Images are to be excluded, and the rest of the data repeated exactly.

---------- Given information ----------

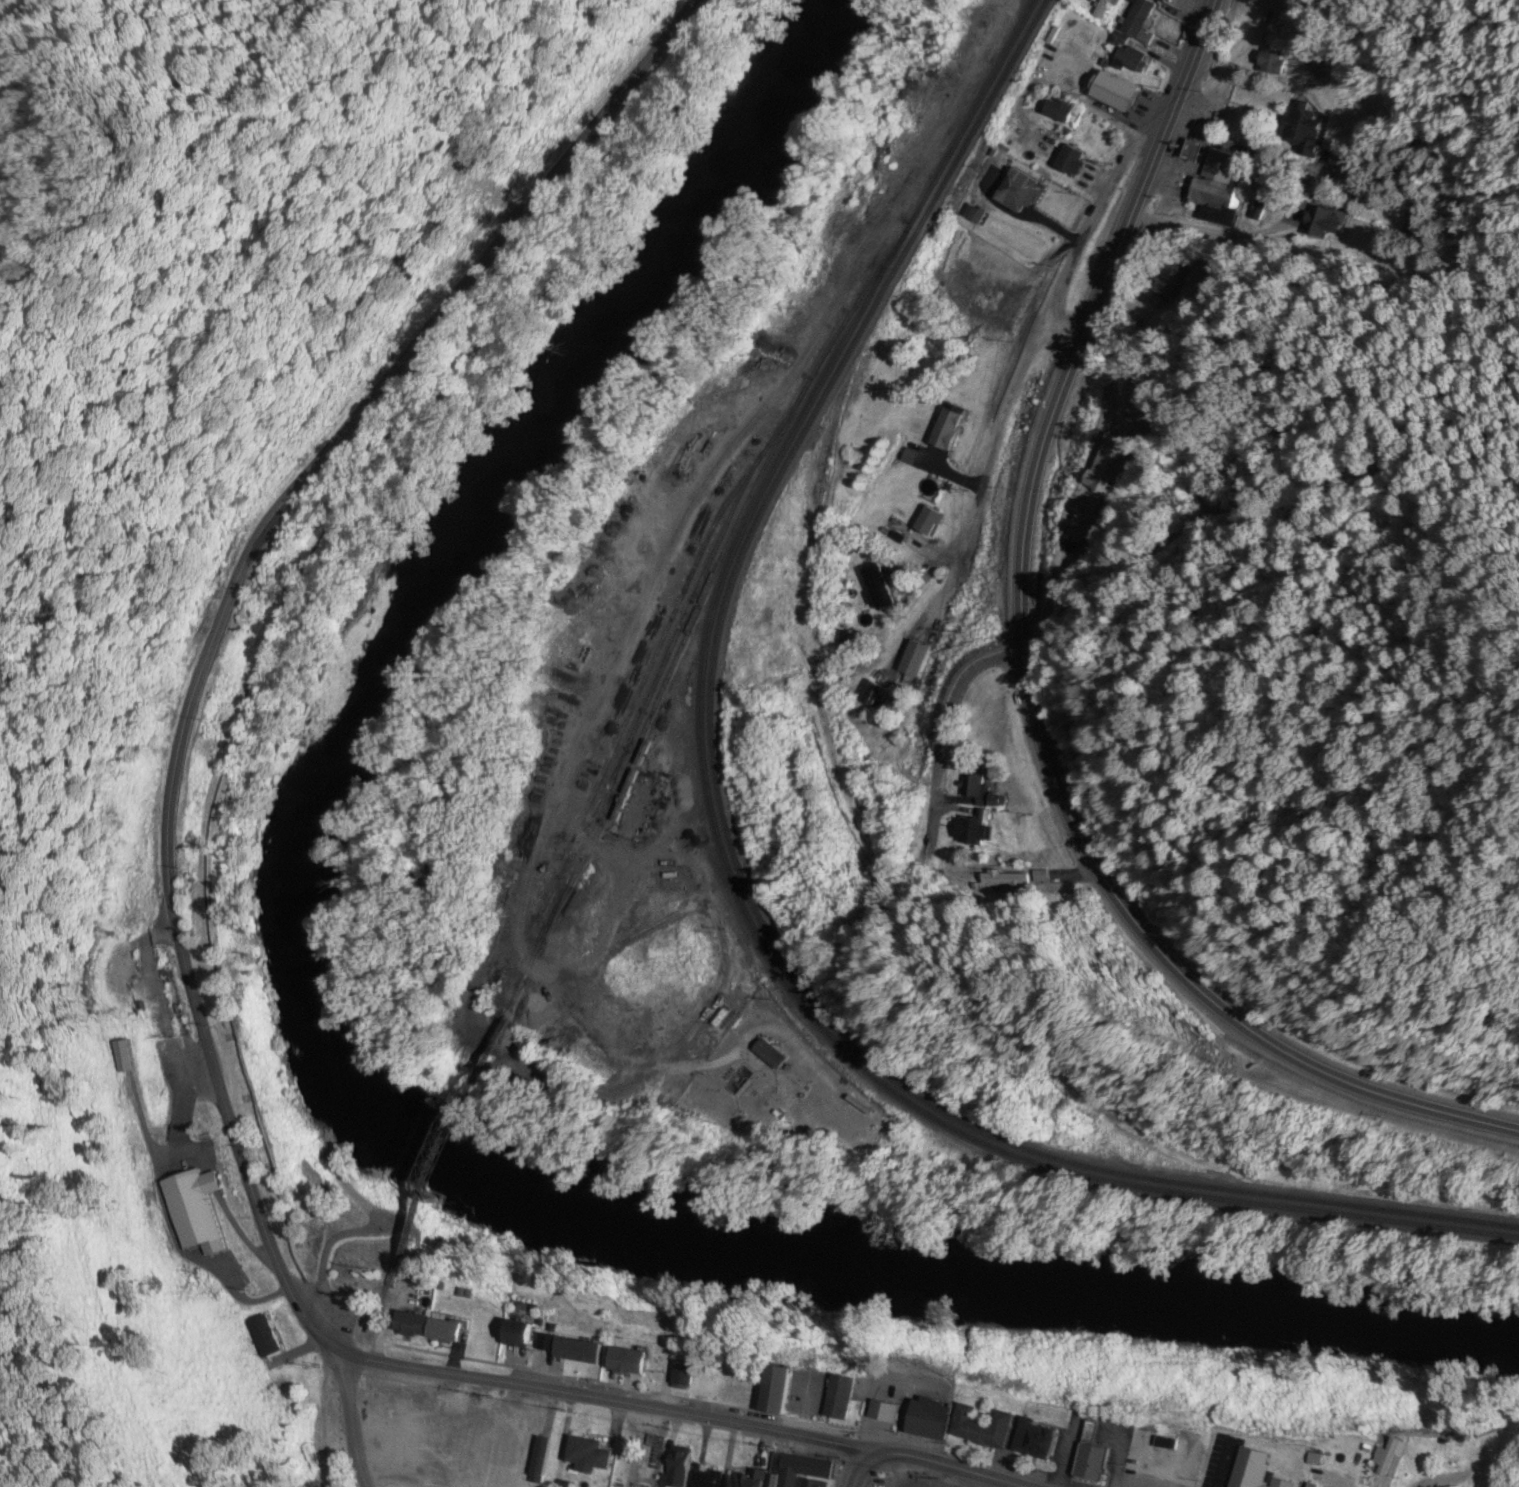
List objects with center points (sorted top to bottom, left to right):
building: (1160, 1)
building: (1101, 9)
building: (1138, 23)
building: (1128, 61)
building: (1271, 62)
building: (1116, 94)
building: (1058, 112)
building: (1301, 133)
building: (1071, 162)
building: (1218, 183)
building: (1019, 191)
road: (1098, 213)
building: (961, 267)
building: (1167, 282)
building: (989, 285)
road: (990, 428)
building: (945, 430)
building: (1108, 466)
building: (928, 521)
building: (1082, 521)
building: (877, 587)
road: (284, 610)
road: (1030, 679)
building: (872, 696)
road: (942, 751)
building: (973, 786)
building: (973, 832)
railway: (730, 852)
road: (169, 882)
building: (769, 1055)
building: (123, 1057)
river: (327, 1099)
railway: (451, 1138)
building: (193, 1212)
road: (1413, 1225)
building: (409, 1325)
building: (518, 1325)
building: (444, 1331)
building: (263, 1338)
building: (626, 1361)
building: (681, 1374)
road: (160, 1387)
building: (774, 1390)
building: (837, 1397)
building: (882, 1411)
building: (928, 1419)
road: (344, 1420)
building: (981, 1428)
building: (1033, 1440)
building: (1165, 1444)
building: (587, 1454)
building: (1385, 1456)
building: (539, 1460)
road: (945, 1463)
building: (1090, 1464)
building: (675, 1469)
building: (1253, 1471)
road: (855, 1472)
building: (785, 1474)
building: (704, 1478)
road: (1018, 1486)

----------

» Response area
List objects with center points (sorted top to bottom, left to right):
building: (1160, 1)
building: (1101, 9)
building: (1138, 23)
building: (1128, 61)
building: (1271, 62)
building: (1116, 94)
building: (1058, 112)
building: (1301, 133)
building: (1071, 162)
building: (1218, 183)
building: (1019, 191)
road: (1098, 213)
building: (961, 267)
building: (1167, 282)
building: (989, 285)
road: (990, 428)
building: (945, 430)
building: (1108, 466)
building: (928, 521)
building: (1082, 521)
building: (877, 587)
road: (284, 610)
road: (1030, 679)
building: (872, 696)
road: (942, 751)
building: (973, 786)
building: (973, 832)
railway: (730, 852)
road: (169, 882)
building: (769, 1055)
building: (123, 1057)
river: (327, 1099)
railway: (451, 1138)
building: (193, 1212)
road: (1413, 1225)
building: (409, 1325)
building: (518, 1325)
building: (444, 1331)
building: (263, 1338)
building: (626, 1361)
building: (681, 1374)
road: (160, 1387)
building: (774, 1390)
building: (837, 1397)
building: (882, 1411)
building: (928, 1419)
road: (344, 1420)
building: (981, 1428)
building: (1033, 1440)
building: (1165, 1444)
building: (587, 1454)
building: (1385, 1456)
building: (539, 1460)
road: (945, 1463)
building: (1090, 1464)
building: (675, 1469)
building: (1253, 1471)
road: (855, 1472)
building: (785, 1474)
building: (704, 1478)
road: (1018, 1486)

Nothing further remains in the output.